Coordinate-based change listings
● ● ● ● ●

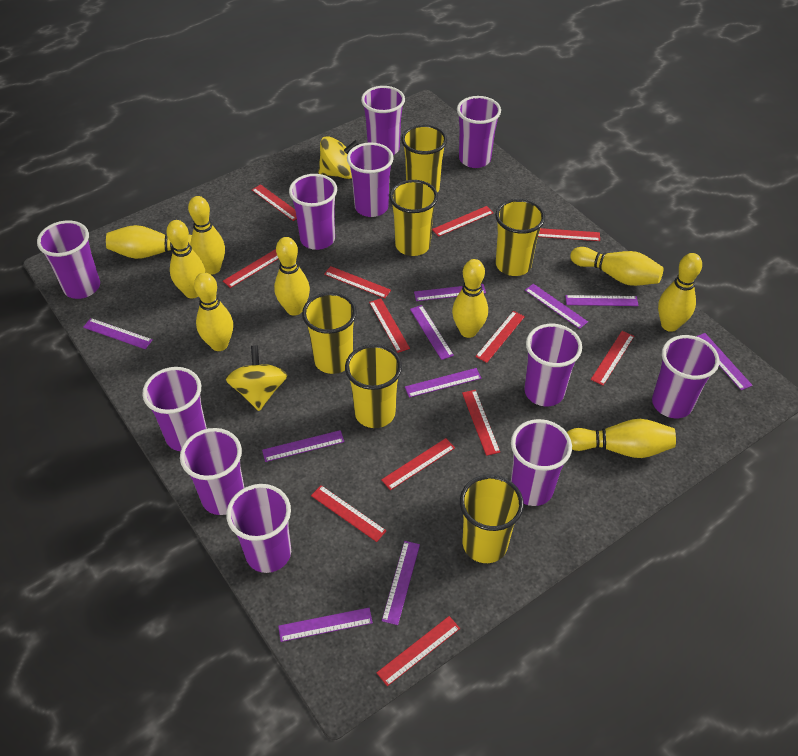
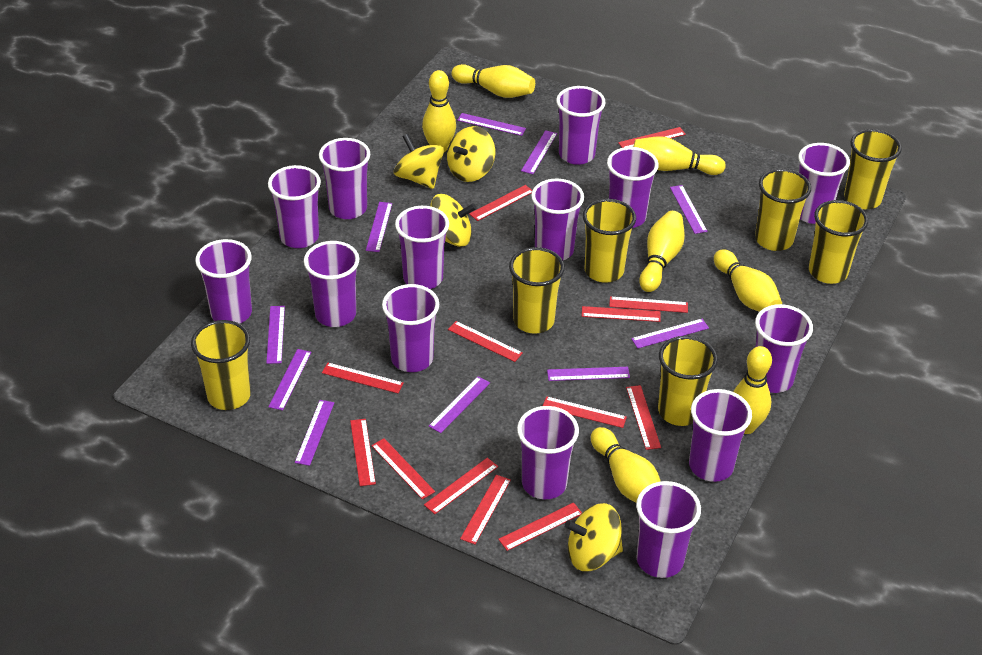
purple cup: 11 -> 14
red ruler: 12 -> 13
yellow bowling pin: 9 -> 7
yellow cup: 6 -> 7
yellow spinning top: 2 -> 4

● ● ● ● ●

## Exercise instructions
Would you return all of the data above word for word, omitting every picture?

## The answer
purple cup: 11 -> 14
red ruler: 12 -> 13
yellow bowling pin: 9 -> 7
yellow cup: 6 -> 7
yellow spinning top: 2 -> 4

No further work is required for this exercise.